------ Material to process
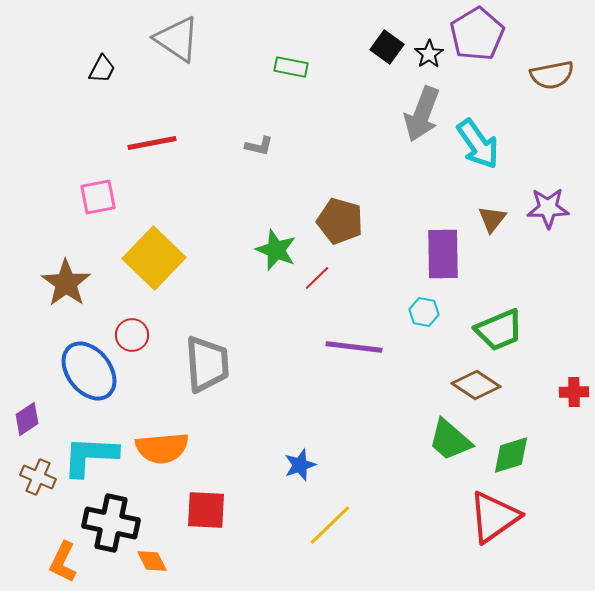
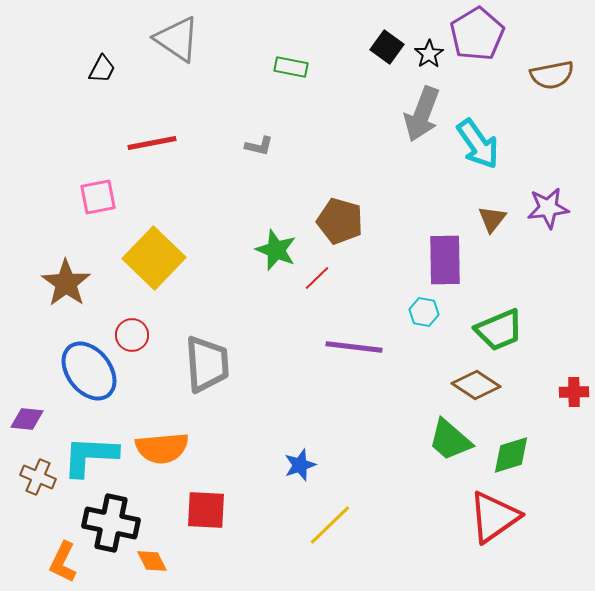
purple star at (548, 208): rotated 6 degrees counterclockwise
purple rectangle at (443, 254): moved 2 px right, 6 px down
purple diamond at (27, 419): rotated 40 degrees clockwise
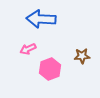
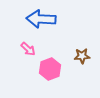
pink arrow: rotated 112 degrees counterclockwise
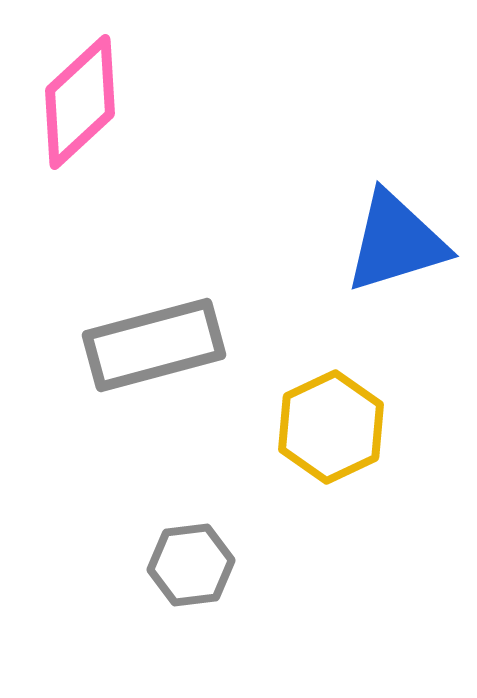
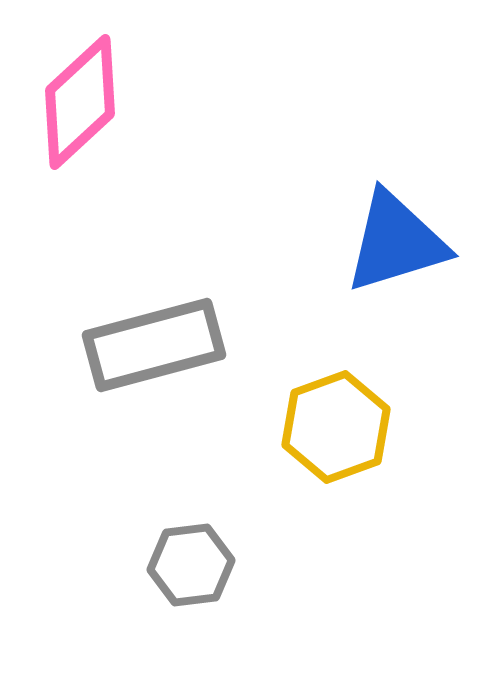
yellow hexagon: moved 5 px right; rotated 5 degrees clockwise
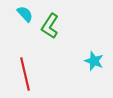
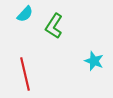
cyan semicircle: rotated 84 degrees clockwise
green L-shape: moved 4 px right
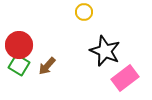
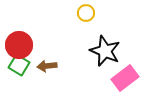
yellow circle: moved 2 px right, 1 px down
brown arrow: rotated 42 degrees clockwise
------------
Your objective
Return every line of the listing above that contains "arrow".

Completed exercise
pink arrow: rotated 112 degrees counterclockwise
brown arrow: rotated 42 degrees clockwise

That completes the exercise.